● Input data
[Start of Attachment]
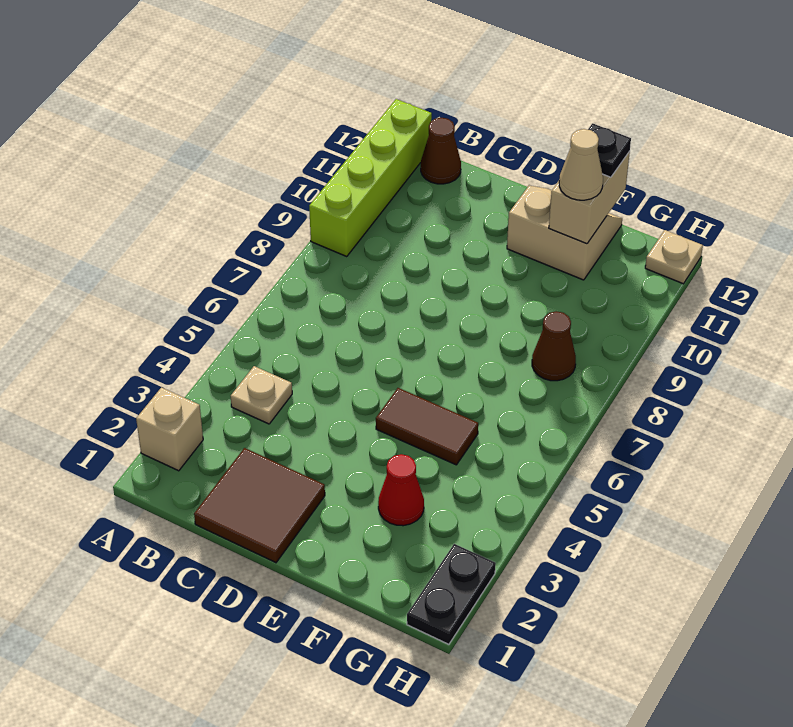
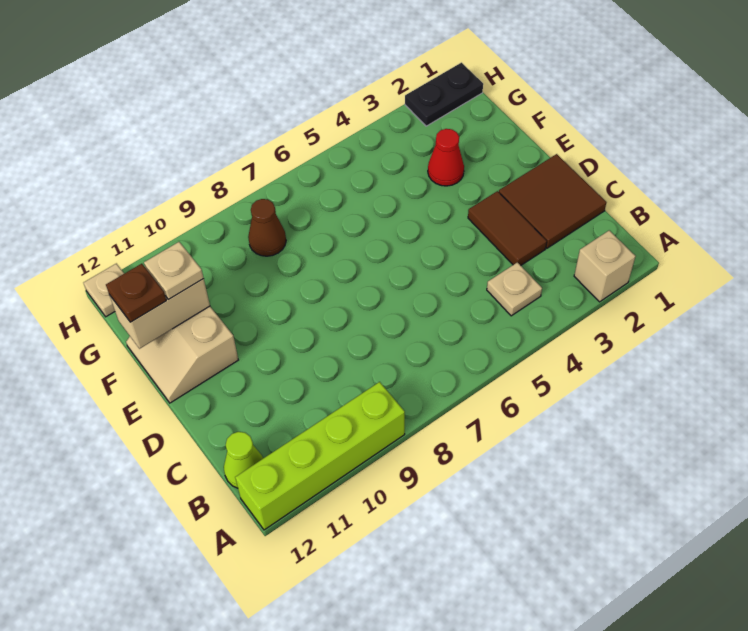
brown cone B12 level 1 -> lime cone B12 level 1
brown tile E5:F5 level 1 -> brown tile C3:D3 level 1
tan cone F11 level 3 -> tan plate F11 level 3
black plate F12 level 3 -> brown plate F12 level 3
[End of Attachment]
● Problem statement
Find how many lines above include "brown", then write only that count.

● Task result
3